## [ABOUT THIS EXERCISE]
Return, word for word, the lines running from the one that contains "blue lamp: 1 -> 0" to the final line of the listing below.

-------- GIVEN ENTRIES --------

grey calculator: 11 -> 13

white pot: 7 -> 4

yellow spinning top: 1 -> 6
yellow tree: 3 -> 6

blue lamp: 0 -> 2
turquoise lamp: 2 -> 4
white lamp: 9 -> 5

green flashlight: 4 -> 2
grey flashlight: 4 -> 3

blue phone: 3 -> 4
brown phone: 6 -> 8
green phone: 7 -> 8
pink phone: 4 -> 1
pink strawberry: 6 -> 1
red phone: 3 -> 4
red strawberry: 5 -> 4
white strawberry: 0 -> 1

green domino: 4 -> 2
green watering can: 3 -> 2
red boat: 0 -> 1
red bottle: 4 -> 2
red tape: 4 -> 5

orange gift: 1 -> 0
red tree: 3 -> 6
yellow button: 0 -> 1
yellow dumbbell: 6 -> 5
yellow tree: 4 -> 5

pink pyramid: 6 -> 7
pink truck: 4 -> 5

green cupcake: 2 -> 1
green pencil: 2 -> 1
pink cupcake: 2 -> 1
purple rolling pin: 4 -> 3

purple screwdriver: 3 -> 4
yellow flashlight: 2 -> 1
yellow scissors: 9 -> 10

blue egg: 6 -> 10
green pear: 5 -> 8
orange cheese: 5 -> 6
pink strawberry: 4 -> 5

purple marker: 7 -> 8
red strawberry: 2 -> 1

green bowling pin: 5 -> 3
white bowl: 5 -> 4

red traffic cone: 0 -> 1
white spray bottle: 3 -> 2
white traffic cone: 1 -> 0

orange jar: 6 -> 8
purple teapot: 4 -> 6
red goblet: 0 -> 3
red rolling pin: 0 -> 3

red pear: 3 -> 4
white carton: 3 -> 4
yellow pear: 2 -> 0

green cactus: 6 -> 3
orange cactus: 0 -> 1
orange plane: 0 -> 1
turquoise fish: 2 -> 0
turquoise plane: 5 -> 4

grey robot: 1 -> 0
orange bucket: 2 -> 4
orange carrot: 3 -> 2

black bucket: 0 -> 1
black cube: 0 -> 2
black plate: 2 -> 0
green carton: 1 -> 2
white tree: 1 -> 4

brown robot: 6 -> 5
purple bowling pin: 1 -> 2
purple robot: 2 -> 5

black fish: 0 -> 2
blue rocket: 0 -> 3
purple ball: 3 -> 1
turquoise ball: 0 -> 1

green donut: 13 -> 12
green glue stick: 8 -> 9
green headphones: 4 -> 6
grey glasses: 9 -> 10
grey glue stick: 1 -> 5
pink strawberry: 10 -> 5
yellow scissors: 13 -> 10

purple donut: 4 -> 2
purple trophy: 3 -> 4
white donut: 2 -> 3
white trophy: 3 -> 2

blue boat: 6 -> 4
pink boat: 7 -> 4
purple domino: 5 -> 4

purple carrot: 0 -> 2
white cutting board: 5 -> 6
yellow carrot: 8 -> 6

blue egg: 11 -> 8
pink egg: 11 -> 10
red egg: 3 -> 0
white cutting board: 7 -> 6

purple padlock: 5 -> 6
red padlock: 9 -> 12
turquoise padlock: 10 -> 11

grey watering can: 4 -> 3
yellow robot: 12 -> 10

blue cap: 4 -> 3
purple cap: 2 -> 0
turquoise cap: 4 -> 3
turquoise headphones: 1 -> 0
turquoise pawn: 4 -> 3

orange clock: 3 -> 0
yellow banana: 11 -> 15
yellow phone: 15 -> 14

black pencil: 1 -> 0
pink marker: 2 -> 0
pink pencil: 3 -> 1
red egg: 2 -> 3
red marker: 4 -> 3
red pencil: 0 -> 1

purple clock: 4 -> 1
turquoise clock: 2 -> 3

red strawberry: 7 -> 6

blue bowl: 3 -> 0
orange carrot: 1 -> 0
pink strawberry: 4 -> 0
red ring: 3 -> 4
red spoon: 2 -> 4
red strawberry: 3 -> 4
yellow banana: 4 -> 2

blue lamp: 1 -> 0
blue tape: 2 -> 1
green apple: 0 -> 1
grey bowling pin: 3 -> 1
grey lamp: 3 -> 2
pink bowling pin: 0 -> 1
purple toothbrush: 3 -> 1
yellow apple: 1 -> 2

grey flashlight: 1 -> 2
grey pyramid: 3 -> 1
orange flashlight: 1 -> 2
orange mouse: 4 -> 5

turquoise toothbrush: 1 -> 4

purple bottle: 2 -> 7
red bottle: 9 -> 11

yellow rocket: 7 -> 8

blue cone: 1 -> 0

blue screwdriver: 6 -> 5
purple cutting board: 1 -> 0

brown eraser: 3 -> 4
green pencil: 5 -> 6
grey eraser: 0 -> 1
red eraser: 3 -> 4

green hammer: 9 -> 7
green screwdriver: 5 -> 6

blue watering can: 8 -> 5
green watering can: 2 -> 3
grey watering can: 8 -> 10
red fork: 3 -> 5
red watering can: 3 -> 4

--------

## [EXERCISE SOLUTION]
blue lamp: 1 -> 0
blue tape: 2 -> 1
green apple: 0 -> 1
grey bowling pin: 3 -> 1
grey lamp: 3 -> 2
pink bowling pin: 0 -> 1
purple toothbrush: 3 -> 1
yellow apple: 1 -> 2

grey flashlight: 1 -> 2
grey pyramid: 3 -> 1
orange flashlight: 1 -> 2
orange mouse: 4 -> 5

turquoise toothbrush: 1 -> 4

purple bottle: 2 -> 7
red bottle: 9 -> 11

yellow rocket: 7 -> 8

blue cone: 1 -> 0

blue screwdriver: 6 -> 5
purple cutting board: 1 -> 0

brown eraser: 3 -> 4
green pencil: 5 -> 6
grey eraser: 0 -> 1
red eraser: 3 -> 4

green hammer: 9 -> 7
green screwdriver: 5 -> 6

blue watering can: 8 -> 5
green watering can: 2 -> 3
grey watering can: 8 -> 10
red fork: 3 -> 5
red watering can: 3 -> 4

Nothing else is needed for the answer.